**Dataset excerpts:**
● ● ● ● ● ● ●

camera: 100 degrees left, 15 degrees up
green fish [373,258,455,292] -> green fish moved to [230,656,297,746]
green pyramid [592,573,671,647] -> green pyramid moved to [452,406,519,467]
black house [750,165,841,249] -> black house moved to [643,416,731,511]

● ● ● ● ● ● ●

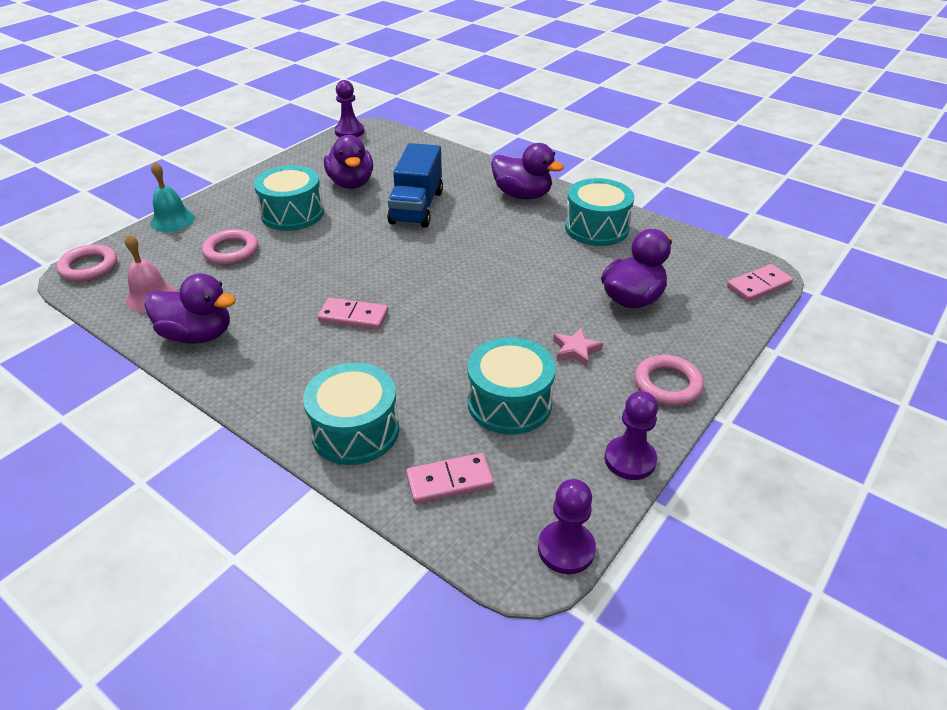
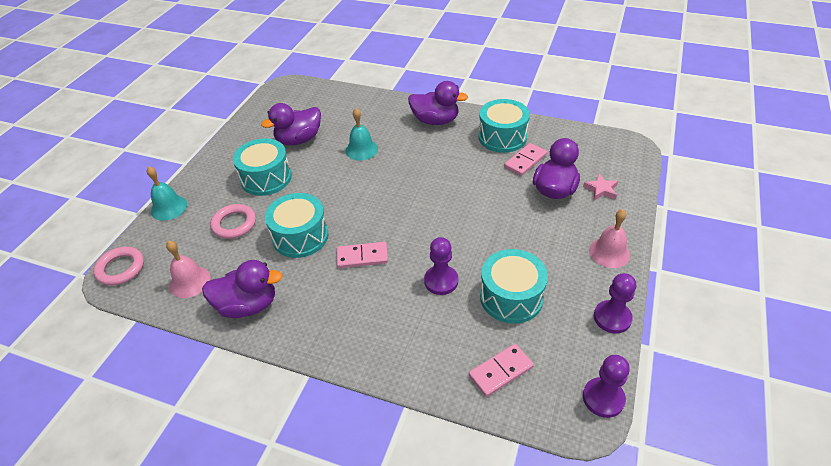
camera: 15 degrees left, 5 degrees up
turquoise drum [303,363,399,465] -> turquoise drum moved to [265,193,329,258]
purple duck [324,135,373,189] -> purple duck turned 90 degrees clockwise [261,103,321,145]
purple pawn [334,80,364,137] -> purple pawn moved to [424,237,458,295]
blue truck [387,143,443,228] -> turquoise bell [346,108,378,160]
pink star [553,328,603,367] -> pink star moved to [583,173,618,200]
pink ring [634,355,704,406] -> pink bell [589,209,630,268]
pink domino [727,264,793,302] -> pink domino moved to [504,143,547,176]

● ● ● ● ● ● ●

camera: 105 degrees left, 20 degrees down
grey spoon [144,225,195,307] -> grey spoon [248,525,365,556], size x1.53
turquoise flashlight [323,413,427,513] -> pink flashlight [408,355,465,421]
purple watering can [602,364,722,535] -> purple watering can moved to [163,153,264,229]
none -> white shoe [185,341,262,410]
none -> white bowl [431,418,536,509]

● ● ● ● ● ● ●

**To do:**
Reproduce exactly the section above that begins at the line containing "camera: 100 degrees left, 15 degrees up" and ends at the line containing "black house [750,165,841,249]", leaving out all other lines.

**Written answer:**
camera: 100 degrees left, 15 degrees up
green fish [373,258,455,292] -> green fish moved to [230,656,297,746]
green pyramid [592,573,671,647] -> green pyramid moved to [452,406,519,467]
black house [750,165,841,249] -> black house moved to [643,416,731,511]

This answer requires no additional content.